**To do**:
Reproduce precisely the lines of the listing below, starting with the line that contains "Q208: PNP BC557" and stopping after the line that contains "R7: 47k (+5V, NET2) -> 47k (NET1, NET2)"; include nothing else.

**** Extracted information ****

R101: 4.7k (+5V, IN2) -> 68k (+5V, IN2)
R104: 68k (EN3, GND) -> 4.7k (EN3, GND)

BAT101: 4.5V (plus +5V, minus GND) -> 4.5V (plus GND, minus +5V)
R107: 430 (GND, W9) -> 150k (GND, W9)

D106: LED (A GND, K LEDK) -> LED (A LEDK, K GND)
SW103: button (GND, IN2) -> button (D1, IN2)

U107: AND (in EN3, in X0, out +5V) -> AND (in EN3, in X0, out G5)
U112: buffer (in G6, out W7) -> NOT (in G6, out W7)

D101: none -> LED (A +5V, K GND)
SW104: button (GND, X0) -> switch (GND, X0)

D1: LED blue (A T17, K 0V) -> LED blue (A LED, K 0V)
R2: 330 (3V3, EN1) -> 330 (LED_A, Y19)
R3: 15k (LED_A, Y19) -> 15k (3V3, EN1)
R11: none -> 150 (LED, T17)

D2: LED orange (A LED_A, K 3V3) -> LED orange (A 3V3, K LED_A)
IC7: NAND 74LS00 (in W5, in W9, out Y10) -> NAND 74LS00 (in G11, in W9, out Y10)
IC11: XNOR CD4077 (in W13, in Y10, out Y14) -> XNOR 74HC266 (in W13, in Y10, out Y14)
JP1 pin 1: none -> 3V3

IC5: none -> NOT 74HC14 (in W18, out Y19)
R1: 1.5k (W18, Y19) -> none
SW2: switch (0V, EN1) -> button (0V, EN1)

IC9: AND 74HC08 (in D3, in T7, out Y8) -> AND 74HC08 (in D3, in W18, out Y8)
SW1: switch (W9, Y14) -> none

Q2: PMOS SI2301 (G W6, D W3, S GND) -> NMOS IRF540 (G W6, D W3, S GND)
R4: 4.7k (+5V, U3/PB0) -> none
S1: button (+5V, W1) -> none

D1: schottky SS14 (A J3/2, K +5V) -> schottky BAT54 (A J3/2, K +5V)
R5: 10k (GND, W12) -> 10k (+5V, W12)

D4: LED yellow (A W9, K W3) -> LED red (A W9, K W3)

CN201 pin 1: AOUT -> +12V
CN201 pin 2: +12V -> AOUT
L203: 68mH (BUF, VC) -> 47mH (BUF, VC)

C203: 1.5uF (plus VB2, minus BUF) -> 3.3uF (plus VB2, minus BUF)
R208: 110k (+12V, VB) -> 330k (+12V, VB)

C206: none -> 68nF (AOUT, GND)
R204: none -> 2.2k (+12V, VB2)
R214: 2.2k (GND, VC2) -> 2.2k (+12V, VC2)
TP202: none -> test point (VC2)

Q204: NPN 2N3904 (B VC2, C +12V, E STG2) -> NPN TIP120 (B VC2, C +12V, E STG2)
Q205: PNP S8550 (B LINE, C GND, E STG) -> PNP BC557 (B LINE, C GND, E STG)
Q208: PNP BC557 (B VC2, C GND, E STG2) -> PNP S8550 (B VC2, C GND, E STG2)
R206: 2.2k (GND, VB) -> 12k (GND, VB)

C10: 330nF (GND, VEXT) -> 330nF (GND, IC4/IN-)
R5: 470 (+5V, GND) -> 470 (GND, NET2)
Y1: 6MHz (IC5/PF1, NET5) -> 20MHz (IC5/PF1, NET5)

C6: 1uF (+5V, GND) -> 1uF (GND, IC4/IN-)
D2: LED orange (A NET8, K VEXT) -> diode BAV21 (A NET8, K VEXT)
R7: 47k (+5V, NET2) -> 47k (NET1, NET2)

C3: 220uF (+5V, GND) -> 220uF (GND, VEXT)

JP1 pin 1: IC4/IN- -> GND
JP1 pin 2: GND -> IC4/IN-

****

**Answer**:
Q208: PNP BC557 (B VC2, C GND, E STG2) -> PNP S8550 (B VC2, C GND, E STG2)
R206: 2.2k (GND, VB) -> 12k (GND, VB)

C10: 330nF (GND, VEXT) -> 330nF (GND, IC4/IN-)
R5: 470 (+5V, GND) -> 470 (GND, NET2)
Y1: 6MHz (IC5/PF1, NET5) -> 20MHz (IC5/PF1, NET5)

C6: 1uF (+5V, GND) -> 1uF (GND, IC4/IN-)
D2: LED orange (A NET8, K VEXT) -> diode BAV21 (A NET8, K VEXT)
R7: 47k (+5V, NET2) -> 47k (NET1, NET2)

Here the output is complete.